(Available records Opens)
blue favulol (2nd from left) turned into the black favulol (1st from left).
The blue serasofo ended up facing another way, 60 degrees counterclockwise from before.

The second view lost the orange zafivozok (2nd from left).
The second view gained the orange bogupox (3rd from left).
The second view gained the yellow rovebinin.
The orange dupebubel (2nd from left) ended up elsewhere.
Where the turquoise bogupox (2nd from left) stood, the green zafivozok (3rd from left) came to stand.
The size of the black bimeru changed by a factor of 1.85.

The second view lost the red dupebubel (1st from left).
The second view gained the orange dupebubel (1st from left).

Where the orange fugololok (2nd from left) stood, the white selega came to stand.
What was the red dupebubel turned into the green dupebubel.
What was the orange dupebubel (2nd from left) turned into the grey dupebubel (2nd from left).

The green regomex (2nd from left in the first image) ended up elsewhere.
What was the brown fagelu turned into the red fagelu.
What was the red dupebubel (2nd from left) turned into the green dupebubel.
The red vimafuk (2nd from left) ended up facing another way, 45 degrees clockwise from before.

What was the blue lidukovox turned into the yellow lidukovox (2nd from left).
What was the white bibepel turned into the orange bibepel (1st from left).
(Available records Closes)
Could you reproduce every entry above exactly as written?

=== Expected output ===
blue favulol (2nd from left) turned into the black favulol (1st from left).
The blue serasofo ended up facing another way, 60 degrees counterclockwise from before.

The second view lost the orange zafivozok (2nd from left).
The second view gained the orange bogupox (3rd from left).
The second view gained the yellow rovebinin.
The orange dupebubel (2nd from left) ended up elsewhere.
Where the turquoise bogupox (2nd from left) stood, the green zafivozok (3rd from left) came to stand.
The size of the black bimeru changed by a factor of 1.85.

The second view lost the red dupebubel (1st from left).
The second view gained the orange dupebubel (1st from left).

Where the orange fugololok (2nd from left) stood, the white selega came to stand.
What was the red dupebubel turned into the green dupebubel.
What was the orange dupebubel (2nd from left) turned into the grey dupebubel (2nd from left).

The green regomex (2nd from left in the first image) ended up elsewhere.
What was the brown fagelu turned into the red fagelu.
What was the red dupebubel (2nd from left) turned into the green dupebubel.
The red vimafuk (2nd from left) ended up facing another way, 45 degrees clockwise from before.

What was the blue lidukovox turned into the yellow lidukovox (2nd from left).
What was the white bibepel turned into the orange bibepel (1st from left).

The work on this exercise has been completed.